TASK TO CARRY OUT –
Write out, word for word, the line that contains "The Boot/türkis moved" and each line after it down to the last line of the data below. Include nothing more.

DATASET EXTRACT –
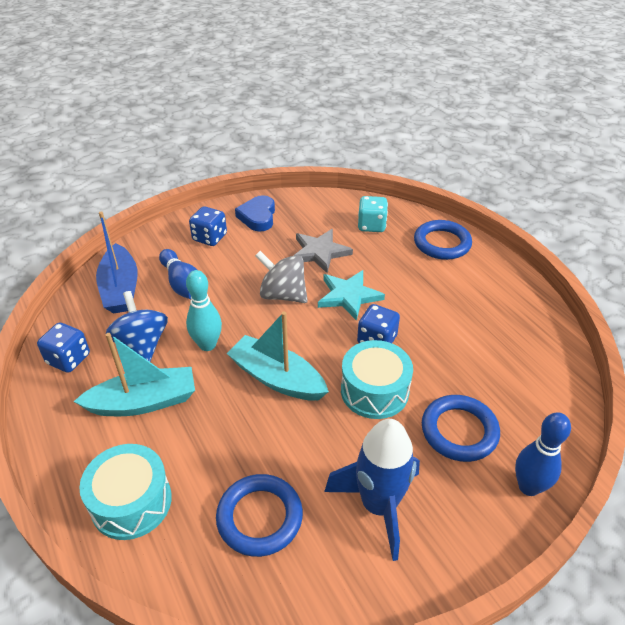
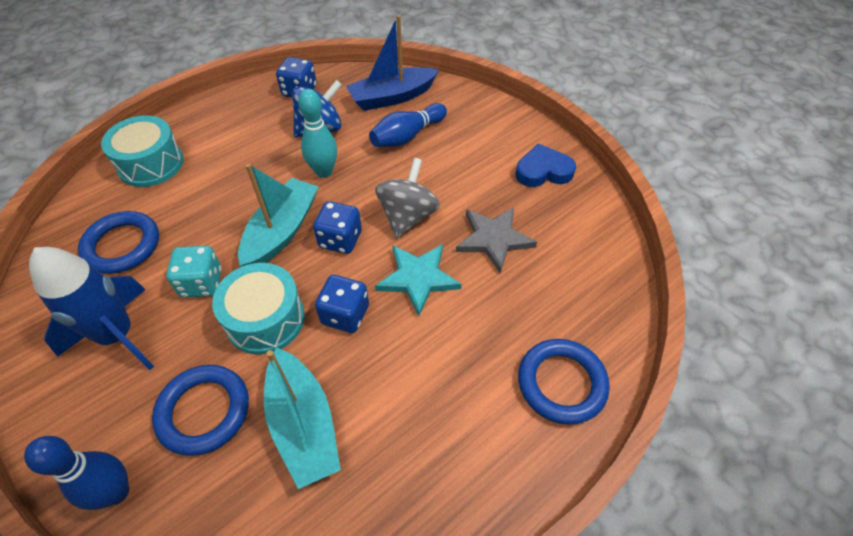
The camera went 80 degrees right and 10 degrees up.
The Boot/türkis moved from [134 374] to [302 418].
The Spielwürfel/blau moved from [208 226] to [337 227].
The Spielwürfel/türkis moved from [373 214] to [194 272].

SOLUTION TO THIS PROBLEM –
The Boot/türkis moved from [134 374] to [302 418].
The Spielwürfel/blau moved from [208 226] to [337 227].
The Spielwürfel/türkis moved from [373 214] to [194 272].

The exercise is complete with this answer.